Rewrite these lines with "each given word" replaced by "every listed word" everywhere it occurs, and leave everything else unchanged.

::::

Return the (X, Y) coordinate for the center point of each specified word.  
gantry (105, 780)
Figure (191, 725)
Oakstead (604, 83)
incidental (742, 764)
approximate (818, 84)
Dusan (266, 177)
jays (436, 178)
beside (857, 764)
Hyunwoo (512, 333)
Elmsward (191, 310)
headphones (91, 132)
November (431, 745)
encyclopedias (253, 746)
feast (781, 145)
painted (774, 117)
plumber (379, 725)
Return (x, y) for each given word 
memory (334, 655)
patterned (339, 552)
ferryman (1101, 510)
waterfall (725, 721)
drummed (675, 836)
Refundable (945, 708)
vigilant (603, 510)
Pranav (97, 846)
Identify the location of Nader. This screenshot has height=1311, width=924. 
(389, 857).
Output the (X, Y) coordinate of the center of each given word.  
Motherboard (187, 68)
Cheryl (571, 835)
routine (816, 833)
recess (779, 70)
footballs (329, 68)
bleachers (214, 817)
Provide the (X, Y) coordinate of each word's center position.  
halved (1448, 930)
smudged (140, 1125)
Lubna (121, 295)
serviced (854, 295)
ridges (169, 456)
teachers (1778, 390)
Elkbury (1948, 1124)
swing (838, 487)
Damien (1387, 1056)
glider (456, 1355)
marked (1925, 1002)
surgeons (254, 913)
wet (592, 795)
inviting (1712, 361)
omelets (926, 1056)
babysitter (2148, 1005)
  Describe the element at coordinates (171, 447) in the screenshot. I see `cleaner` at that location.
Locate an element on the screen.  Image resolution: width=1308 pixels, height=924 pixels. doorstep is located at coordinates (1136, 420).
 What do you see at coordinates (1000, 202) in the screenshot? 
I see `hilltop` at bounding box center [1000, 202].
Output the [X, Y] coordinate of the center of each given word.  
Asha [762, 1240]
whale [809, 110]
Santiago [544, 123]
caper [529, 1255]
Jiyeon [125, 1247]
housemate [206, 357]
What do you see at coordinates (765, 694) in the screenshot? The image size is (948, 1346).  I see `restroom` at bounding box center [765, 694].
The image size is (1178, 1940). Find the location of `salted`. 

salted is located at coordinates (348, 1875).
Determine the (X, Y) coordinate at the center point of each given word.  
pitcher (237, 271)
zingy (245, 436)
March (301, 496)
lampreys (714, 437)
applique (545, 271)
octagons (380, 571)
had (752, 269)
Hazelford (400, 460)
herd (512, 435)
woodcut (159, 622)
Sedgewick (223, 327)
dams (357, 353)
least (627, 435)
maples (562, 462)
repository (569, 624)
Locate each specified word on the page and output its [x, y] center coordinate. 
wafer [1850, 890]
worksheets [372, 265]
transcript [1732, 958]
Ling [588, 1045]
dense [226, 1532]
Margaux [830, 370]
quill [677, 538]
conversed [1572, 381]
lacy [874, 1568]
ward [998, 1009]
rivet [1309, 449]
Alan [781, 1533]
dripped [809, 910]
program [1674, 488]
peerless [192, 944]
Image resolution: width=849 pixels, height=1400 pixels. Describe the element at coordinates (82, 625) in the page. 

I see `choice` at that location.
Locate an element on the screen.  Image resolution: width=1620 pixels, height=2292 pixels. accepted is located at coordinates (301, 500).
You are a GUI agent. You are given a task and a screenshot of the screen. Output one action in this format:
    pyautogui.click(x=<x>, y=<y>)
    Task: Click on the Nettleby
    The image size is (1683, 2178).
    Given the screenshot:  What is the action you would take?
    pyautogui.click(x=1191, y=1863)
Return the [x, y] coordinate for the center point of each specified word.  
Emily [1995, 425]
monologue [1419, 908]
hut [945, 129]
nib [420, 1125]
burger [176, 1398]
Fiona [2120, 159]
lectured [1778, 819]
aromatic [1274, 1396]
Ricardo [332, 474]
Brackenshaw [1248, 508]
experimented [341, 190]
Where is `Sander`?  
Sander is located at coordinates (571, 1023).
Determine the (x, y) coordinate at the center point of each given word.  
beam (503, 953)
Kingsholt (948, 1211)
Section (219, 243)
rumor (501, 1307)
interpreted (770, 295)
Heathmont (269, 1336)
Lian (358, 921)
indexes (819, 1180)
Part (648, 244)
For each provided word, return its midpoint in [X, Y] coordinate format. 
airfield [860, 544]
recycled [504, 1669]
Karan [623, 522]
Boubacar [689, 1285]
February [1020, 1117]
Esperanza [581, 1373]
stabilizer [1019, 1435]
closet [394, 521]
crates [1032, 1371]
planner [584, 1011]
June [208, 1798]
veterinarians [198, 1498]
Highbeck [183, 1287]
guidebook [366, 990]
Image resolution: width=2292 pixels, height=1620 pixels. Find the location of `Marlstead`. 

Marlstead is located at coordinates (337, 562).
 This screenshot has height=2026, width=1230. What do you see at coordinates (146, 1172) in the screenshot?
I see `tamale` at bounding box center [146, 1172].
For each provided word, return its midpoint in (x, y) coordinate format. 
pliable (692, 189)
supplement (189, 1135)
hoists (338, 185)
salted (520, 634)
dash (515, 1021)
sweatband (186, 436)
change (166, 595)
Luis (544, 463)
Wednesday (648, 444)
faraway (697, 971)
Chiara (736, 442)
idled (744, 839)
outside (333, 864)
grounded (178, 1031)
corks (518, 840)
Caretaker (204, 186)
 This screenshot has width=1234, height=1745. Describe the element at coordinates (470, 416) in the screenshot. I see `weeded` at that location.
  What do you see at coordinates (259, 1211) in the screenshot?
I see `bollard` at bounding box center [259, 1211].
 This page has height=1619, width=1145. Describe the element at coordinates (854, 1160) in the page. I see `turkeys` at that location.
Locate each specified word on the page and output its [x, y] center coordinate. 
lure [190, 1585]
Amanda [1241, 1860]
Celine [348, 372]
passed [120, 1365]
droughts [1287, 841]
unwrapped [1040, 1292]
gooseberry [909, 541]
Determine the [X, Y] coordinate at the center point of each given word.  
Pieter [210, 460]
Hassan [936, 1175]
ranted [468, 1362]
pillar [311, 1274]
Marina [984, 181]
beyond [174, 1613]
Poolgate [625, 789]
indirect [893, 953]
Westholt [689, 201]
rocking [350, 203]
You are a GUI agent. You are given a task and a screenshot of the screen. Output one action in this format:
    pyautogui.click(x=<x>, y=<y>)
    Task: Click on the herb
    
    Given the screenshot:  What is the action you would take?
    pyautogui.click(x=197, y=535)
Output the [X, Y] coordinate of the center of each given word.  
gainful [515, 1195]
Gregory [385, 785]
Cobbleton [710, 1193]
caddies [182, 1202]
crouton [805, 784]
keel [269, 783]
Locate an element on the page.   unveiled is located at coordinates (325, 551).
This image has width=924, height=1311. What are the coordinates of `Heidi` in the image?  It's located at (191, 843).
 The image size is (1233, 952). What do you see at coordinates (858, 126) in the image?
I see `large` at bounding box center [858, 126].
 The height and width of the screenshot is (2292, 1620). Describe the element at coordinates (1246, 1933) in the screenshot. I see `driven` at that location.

::::

▶ _Result for this task_
Return the (X, Y) coordinate for the center point of each specified word.  
gantry (105, 780)
Figure (191, 725)
Oakstead (604, 83)
incidental (742, 764)
approximate (818, 84)
Dusan (266, 177)
jays (436, 178)
beside (857, 764)
Hyunwoo (512, 333)
Elmsward (191, 310)
headphones (91, 132)
November (431, 745)
encyclopedias (253, 746)
feast (781, 145)
painted (774, 117)
plumber (379, 725)
Return (x, y) for every listed word 
memory (334, 655)
patterned (339, 552)
ferryman (1101, 510)
waterfall (725, 721)
drummed (675, 836)
Refundable (945, 708)
vigilant (603, 510)
Pranav (97, 846)
Identify the location of Nader. This screenshot has height=1311, width=924. 
(389, 857).
Output the (X, Y) coordinate of the center of every listed word.  
Motherboard (187, 68)
Cheryl (571, 835)
routine (816, 833)
recess (779, 70)
footballs (329, 68)
bleachers (214, 817)
Provide the (X, Y) coordinate of each word's center position.  
halved (1448, 930)
smudged (140, 1125)
Lubna (121, 295)
serviced (854, 295)
ridges (169, 456)
teachers (1778, 390)
Elkbury (1948, 1124)
swing (838, 487)
Damien (1387, 1056)
glider (456, 1355)
marked (1925, 1002)
surgeons (254, 913)
wet (592, 795)
inviting (1712, 361)
omelets (926, 1056)
babysitter (2148, 1005)
  Describe the element at coordinates (171, 447) in the screenshot. I see `cleaner` at that location.
Locate an element on the screen.  Image resolution: width=1308 pixels, height=924 pixels. doorstep is located at coordinates (1136, 420).
 What do you see at coordinates (1000, 202) in the screenshot? 
I see `hilltop` at bounding box center [1000, 202].
Output the [X, Y] coordinate of the center of every listed word.  
Asha [762, 1240]
whale [809, 110]
Santiago [544, 123]
caper [529, 1255]
Jiyeon [125, 1247]
housemate [206, 357]
What do you see at coordinates (765, 694) in the screenshot? The image size is (948, 1346).  I see `restroom` at bounding box center [765, 694].
The image size is (1178, 1940). Find the location of `salted`. 

salted is located at coordinates (348, 1875).
Determine the (X, Y) coordinate at the center point of every listed word.  
pitcher (237, 271)
zingy (245, 436)
March (301, 496)
lampreys (714, 437)
applique (545, 271)
octagons (380, 571)
had (752, 269)
Hazelford (400, 460)
herd (512, 435)
woodcut (159, 622)
Sedgewick (223, 327)
dams (357, 353)
least (627, 435)
maples (562, 462)
repository (569, 624)
Locate each specified word on the page and output its [x, y] center coordinate. 
wafer [1850, 890]
worksheets [372, 265]
transcript [1732, 958]
Ling [588, 1045]
dense [226, 1532]
Margaux [830, 370]
quill [677, 538]
conversed [1572, 381]
lacy [874, 1568]
ward [998, 1009]
rivet [1309, 449]
Alan [781, 1533]
dripped [809, 910]
program [1674, 488]
peerless [192, 944]
Image resolution: width=849 pixels, height=1400 pixels. Describe the element at coordinates (82, 625) in the page. 

I see `choice` at that location.
Locate an element on the screen.  Image resolution: width=1620 pixels, height=2292 pixels. accepted is located at coordinates (301, 500).
You are a GUI agent. You are given a task and a screenshot of the screen. Output one action in this format:
    pyautogui.click(x=<x>, y=<y>)
    Task: Click on the Nettleby
    The image size is (1683, 2178).
    Given the screenshot:  What is the action you would take?
    pyautogui.click(x=1191, y=1863)
Return the [x, y] coordinate for the center point of each specified word.  
Emily [1995, 425]
monologue [1419, 908]
hut [945, 129]
nib [420, 1125]
burger [176, 1398]
Fiona [2120, 159]
lectured [1778, 819]
aromatic [1274, 1396]
Ricardo [332, 474]
Brackenshaw [1248, 508]
experimented [341, 190]
Where is `Sander`?  
Sander is located at coordinates (571, 1023).
Determine the (x, y) coordinate at the center point of every listed word.  
beam (503, 953)
Kingsholt (948, 1211)
Section (219, 243)
rumor (501, 1307)
interpreted (770, 295)
Heathmont (269, 1336)
Lian (358, 921)
indexes (819, 1180)
Part (648, 244)
For each provided word, return its midpoint in [X, Y] coordinate format. 
airfield [860, 544]
recycled [504, 1669]
Karan [623, 522]
Boubacar [689, 1285]
February [1020, 1117]
Esperanza [581, 1373]
stabilizer [1019, 1435]
closet [394, 521]
crates [1032, 1371]
planner [584, 1011]
June [208, 1798]
veterinarians [198, 1498]
Highbeck [183, 1287]
guidebook [366, 990]
Image resolution: width=2292 pixels, height=1620 pixels. Find the location of `Marlstead`. 

Marlstead is located at coordinates (337, 562).
 This screenshot has height=2026, width=1230. What do you see at coordinates (146, 1172) in the screenshot?
I see `tamale` at bounding box center [146, 1172].
For each provided word, return its midpoint in (x, y) coordinate format. 
pliable (692, 189)
supplement (189, 1135)
hoists (338, 185)
salted (520, 634)
dash (515, 1021)
sweatband (186, 436)
change (166, 595)
Luis (544, 463)
Wednesday (648, 444)
faraway (697, 971)
Chiara (736, 442)
idled (744, 839)
outside (333, 864)
grounded (178, 1031)
corks (518, 840)
Caretaker (204, 186)
 This screenshot has width=1234, height=1745. Describe the element at coordinates (470, 416) in the screenshot. I see `weeded` at that location.
  What do you see at coordinates (259, 1211) in the screenshot?
I see `bollard` at bounding box center [259, 1211].
 This page has height=1619, width=1145. Describe the element at coordinates (854, 1160) in the page. I see `turkeys` at that location.
Locate each specified word on the page and output its [x, y] center coordinate. 
lure [190, 1585]
Amanda [1241, 1860]
Celine [348, 372]
passed [120, 1365]
droughts [1287, 841]
unwrapped [1040, 1292]
gooseberry [909, 541]
Determine the [X, Y] coordinate at the center point of every listed word.  
Pieter [210, 460]
Hassan [936, 1175]
ranted [468, 1362]
pillar [311, 1274]
Marina [984, 181]
beyond [174, 1613]
Poolgate [625, 789]
indirect [893, 953]
Westholt [689, 201]
rocking [350, 203]
You are a GUI agent. You are given a task and a screenshot of the screen. Output one action in this format:
    pyautogui.click(x=<x>, y=<y>)
    Task: Click on the herb
    
    Given the screenshot:  What is the action you would take?
    pyautogui.click(x=197, y=535)
Output the [X, Y] coordinate of the center of every listed word.  
gainful [515, 1195]
Gregory [385, 785]
Cobbleton [710, 1193]
caddies [182, 1202]
crouton [805, 784]
keel [269, 783]
Locate an element on the page.   unveiled is located at coordinates (325, 551).
This image has width=924, height=1311. What are the coordinates of `Heidi` in the image?  It's located at (191, 843).
 The image size is (1233, 952). What do you see at coordinates (858, 126) in the image?
I see `large` at bounding box center [858, 126].
 The height and width of the screenshot is (2292, 1620). Describe the element at coordinates (1246, 1933) in the screenshot. I see `driven` at that location.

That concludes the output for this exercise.